▶ **LISTED RECORDS**
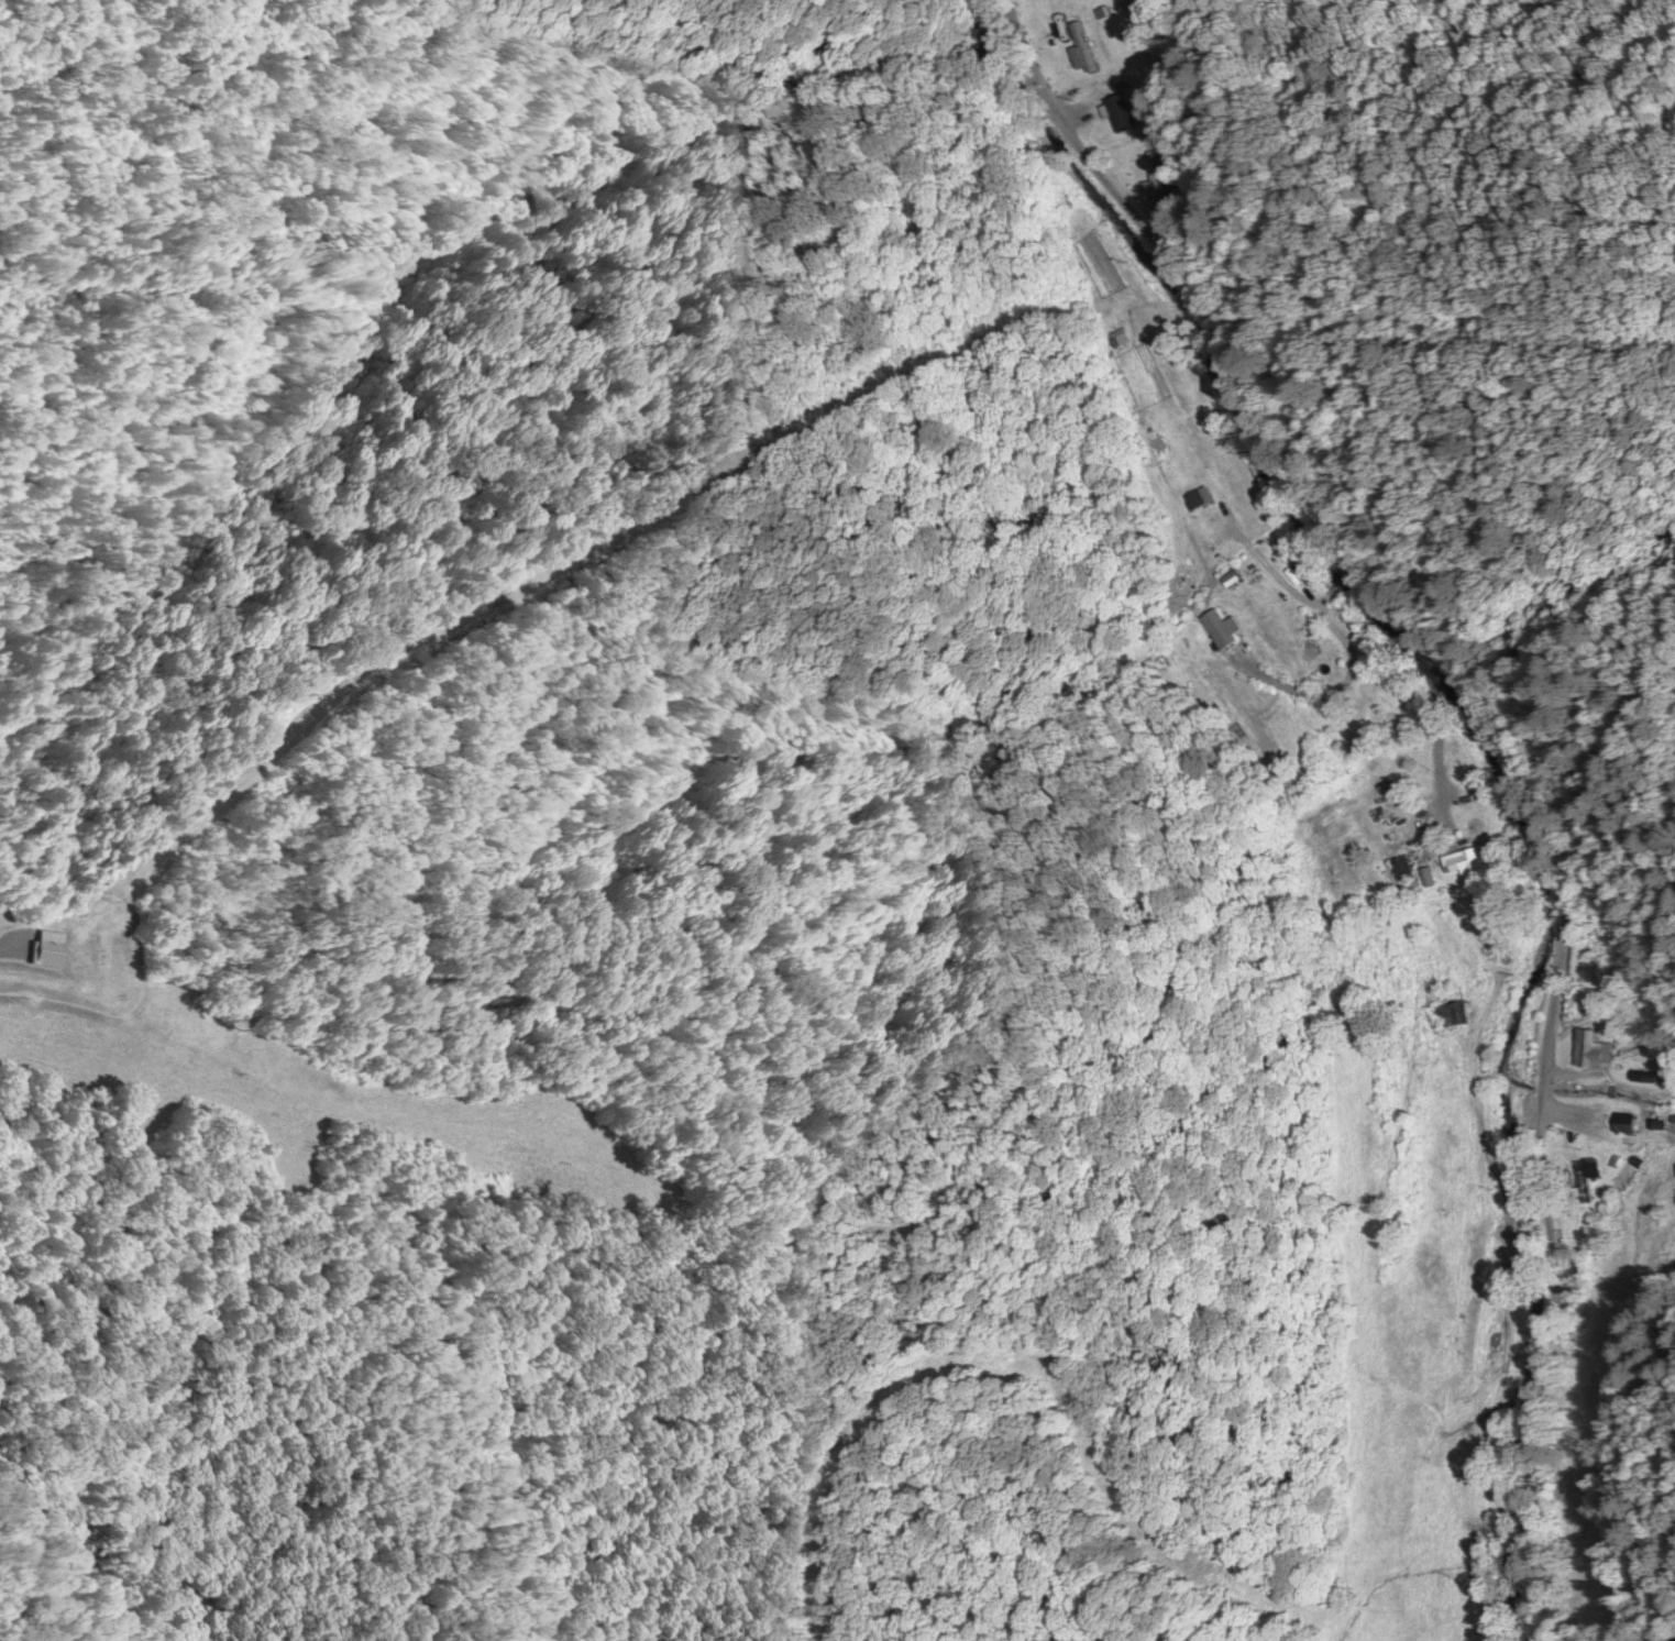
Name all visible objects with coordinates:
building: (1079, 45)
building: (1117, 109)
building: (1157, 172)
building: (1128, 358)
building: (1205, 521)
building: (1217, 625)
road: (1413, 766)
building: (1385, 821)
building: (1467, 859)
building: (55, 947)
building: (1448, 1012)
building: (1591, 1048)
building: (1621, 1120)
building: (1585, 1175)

▶ **YOUR INSTRUCTIONS**
Reproduce the material word for word, but without its images.

▶ **REPLY TO THE EXERCISE**
Name all visible objects with coordinates:
building: (1079, 45)
building: (1117, 109)
building: (1157, 172)
building: (1128, 358)
building: (1205, 521)
building: (1217, 625)
road: (1413, 766)
building: (1385, 821)
building: (1467, 859)
building: (55, 947)
building: (1448, 1012)
building: (1591, 1048)
building: (1621, 1120)
building: (1585, 1175)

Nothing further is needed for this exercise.